• The problem:
Take the data below and copy exactly the lines starting at the one with "camera: 35 degrees right, 25 degrees up" and finishing at the one with "(589, 257) = (465, 252): green can -> none", both included.
=== Data for analysis ===
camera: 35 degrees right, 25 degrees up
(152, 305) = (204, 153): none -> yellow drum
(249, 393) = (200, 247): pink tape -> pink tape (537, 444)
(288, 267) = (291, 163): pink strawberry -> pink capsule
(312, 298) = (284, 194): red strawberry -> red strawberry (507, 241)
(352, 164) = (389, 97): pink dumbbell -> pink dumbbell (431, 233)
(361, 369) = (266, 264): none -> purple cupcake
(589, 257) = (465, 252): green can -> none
===
=== Data for analysis ===
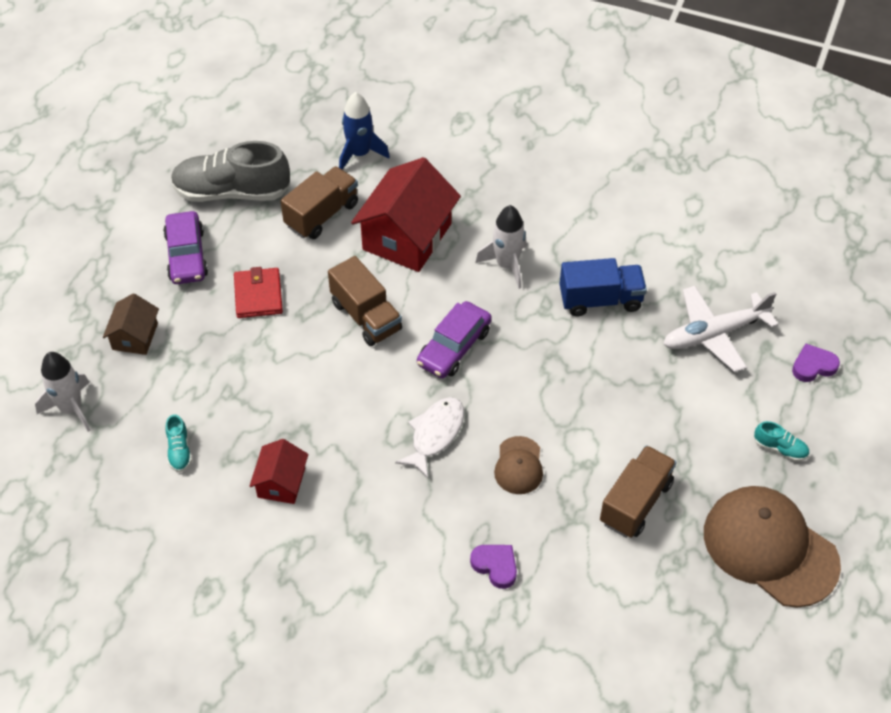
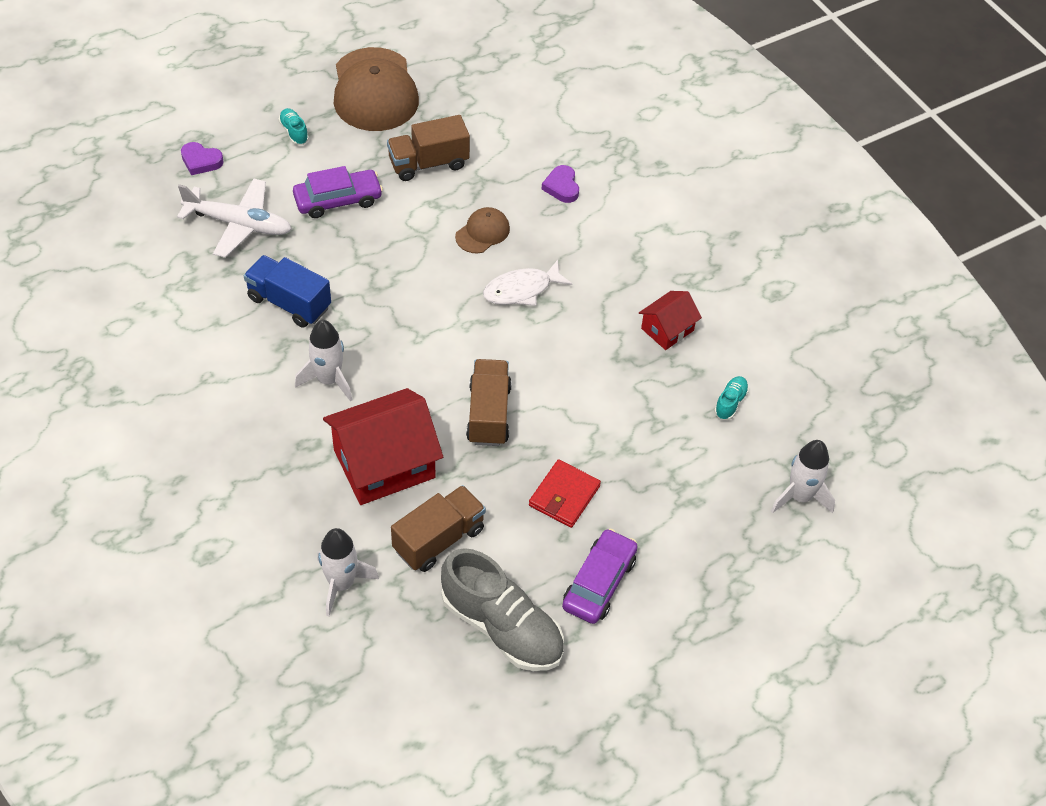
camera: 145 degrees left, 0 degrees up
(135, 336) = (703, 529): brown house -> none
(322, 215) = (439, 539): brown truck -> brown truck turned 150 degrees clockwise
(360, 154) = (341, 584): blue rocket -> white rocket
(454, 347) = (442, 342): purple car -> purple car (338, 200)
===
=== Data for analysis ===
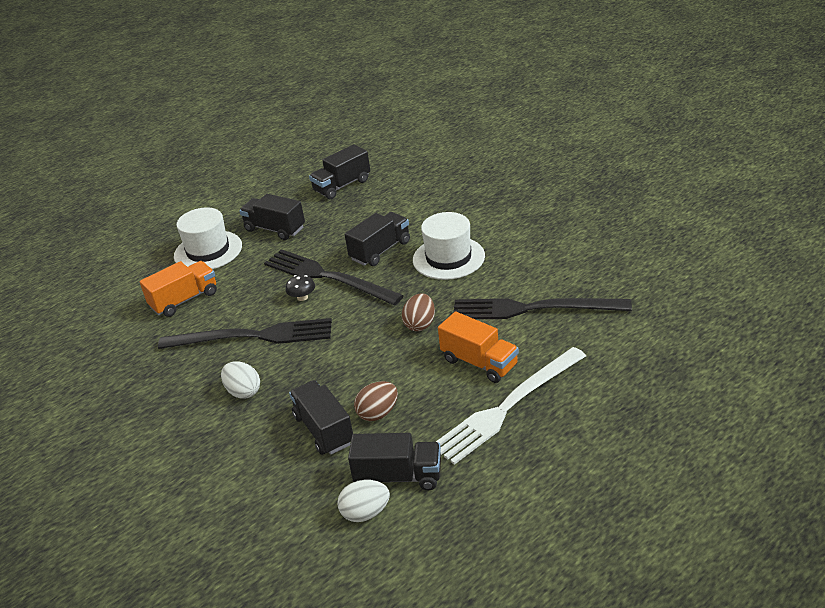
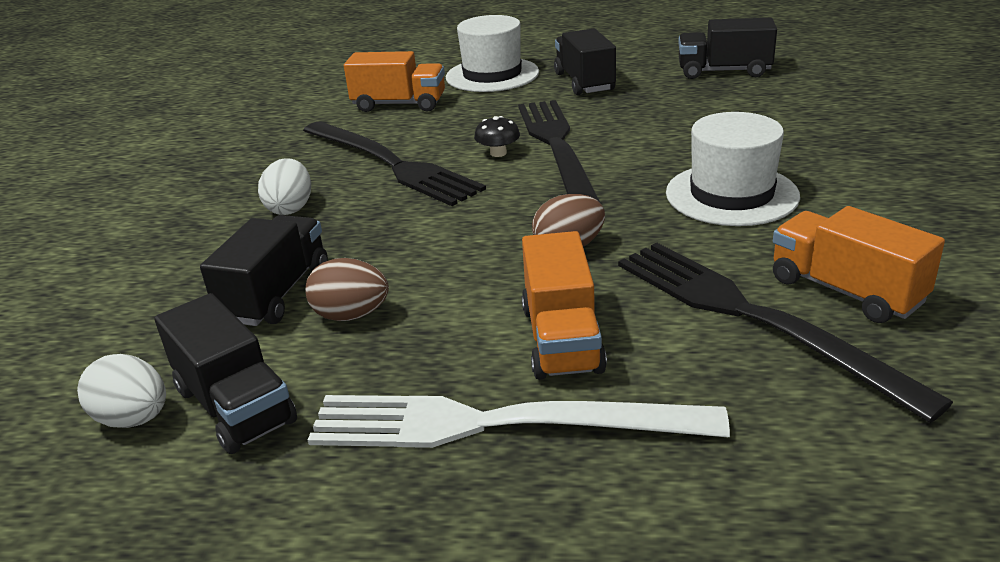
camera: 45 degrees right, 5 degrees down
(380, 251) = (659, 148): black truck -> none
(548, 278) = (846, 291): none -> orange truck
===
• Solution for this exercise:
camera: 35 degrees right, 25 degrees up
(152, 305) = (204, 153): none -> yellow drum
(249, 393) = (200, 247): pink tape -> pink tape (537, 444)
(288, 267) = (291, 163): pink strawberry -> pink capsule
(312, 298) = (284, 194): red strawberry -> red strawberry (507, 241)
(352, 164) = (389, 97): pink dumbbell -> pink dumbbell (431, 233)
(361, 369) = (266, 264): none -> purple cupcake
(589, 257) = (465, 252): green can -> none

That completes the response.